START Task material
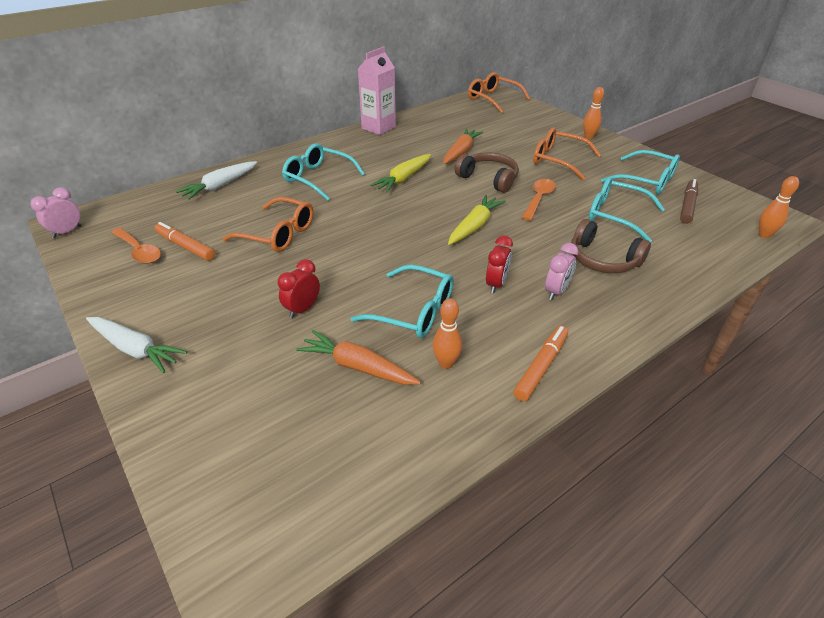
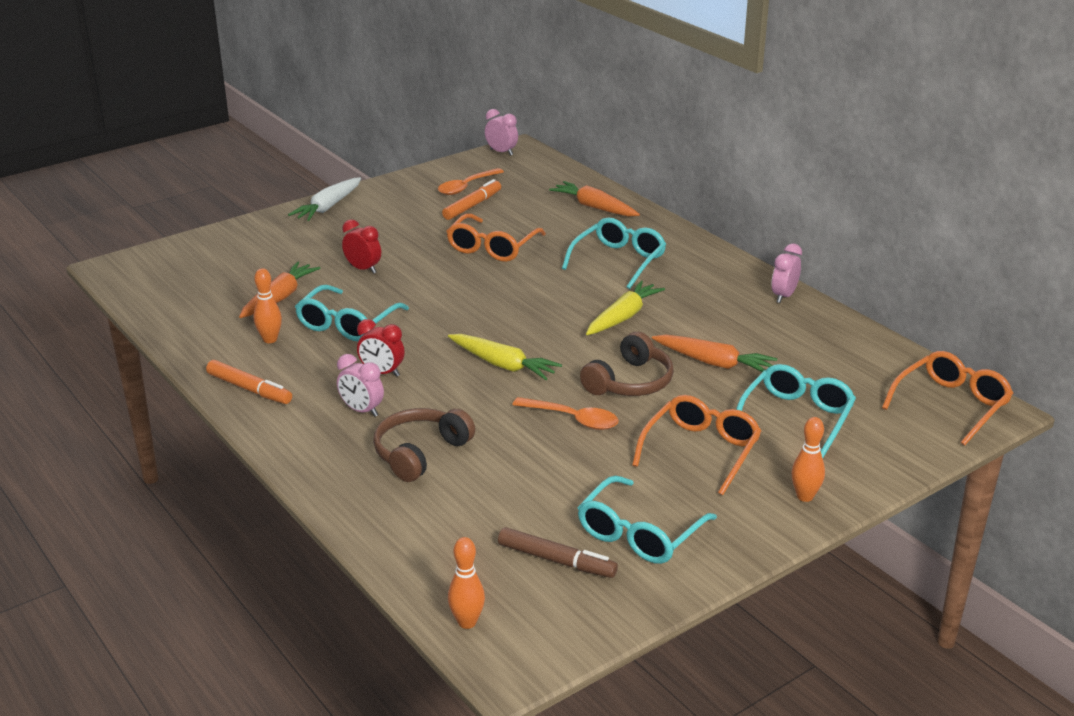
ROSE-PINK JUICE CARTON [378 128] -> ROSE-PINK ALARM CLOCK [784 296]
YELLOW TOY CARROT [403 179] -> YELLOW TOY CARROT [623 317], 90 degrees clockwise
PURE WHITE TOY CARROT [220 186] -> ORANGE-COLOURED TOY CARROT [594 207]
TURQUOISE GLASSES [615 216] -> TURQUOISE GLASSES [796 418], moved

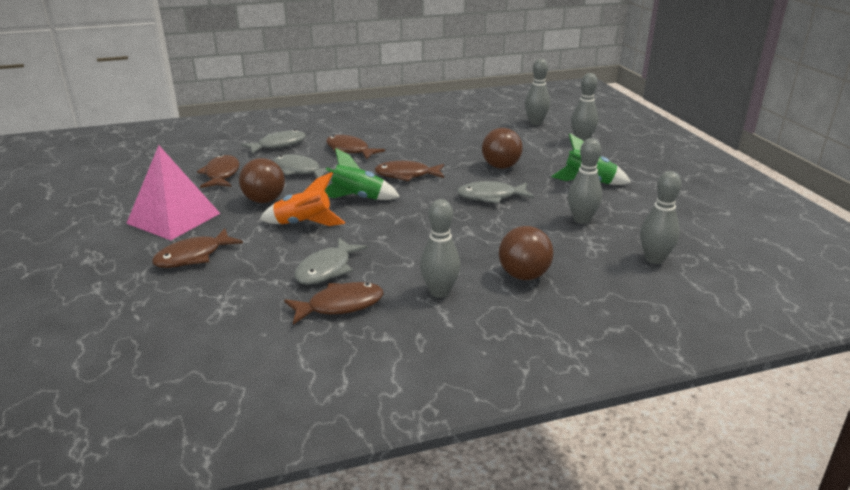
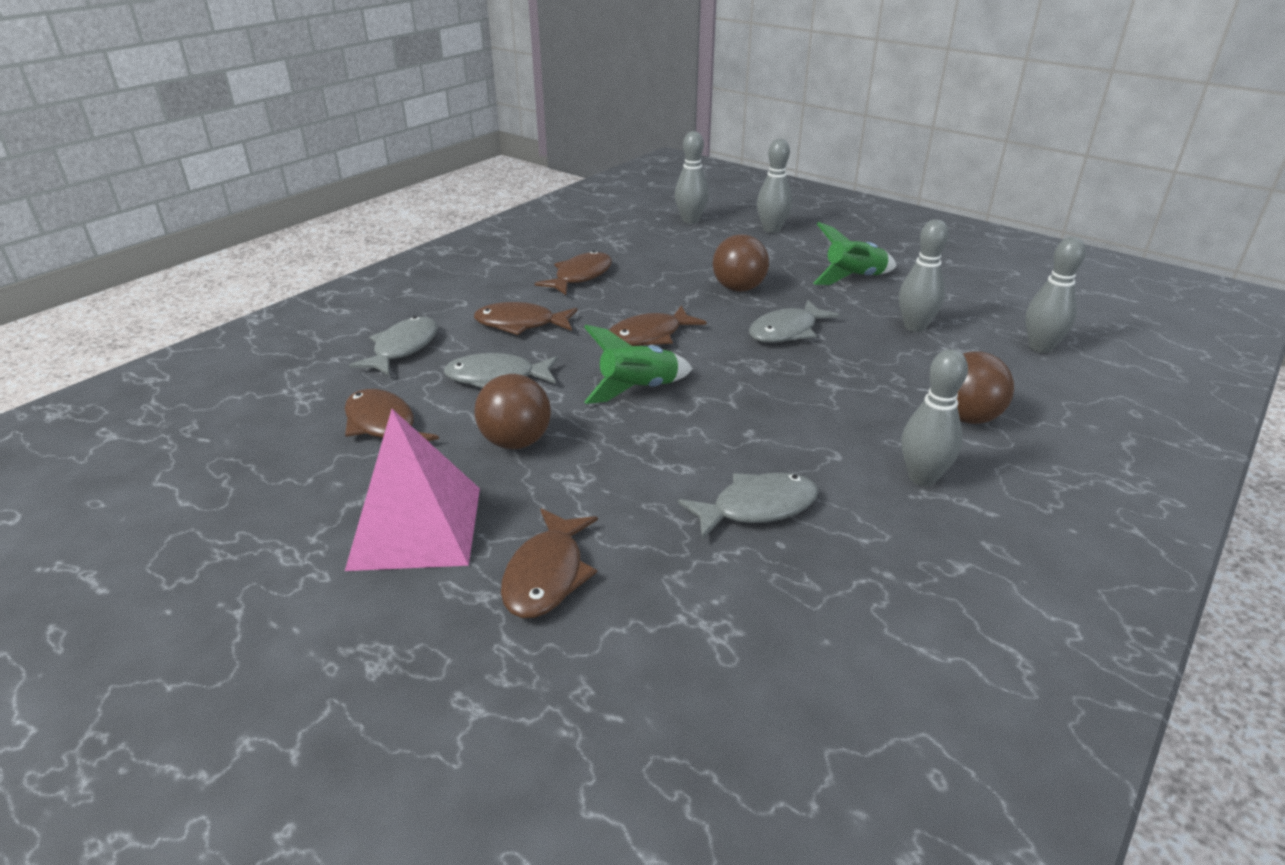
ORANGE-COLOURED TOY ROCKET [303 224] -> none
GREY FISH [327 269] -> GREY FISH [757 508], 105 degrees counterclockwise
RUSSET FISH [340 305] -> RUSSET FISH [580 276], moved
END Task material
• Exercise prompt: Among the lines above, return those that contain the string "CARROT".

• Finished task:
YELLOW TOY CARROT [403 179] -> YELLOW TOY CARROT [623 317], 90 degrees clockwise
PURE WHITE TOY CARROT [220 186] -> ORANGE-COLOURED TOY CARROT [594 207]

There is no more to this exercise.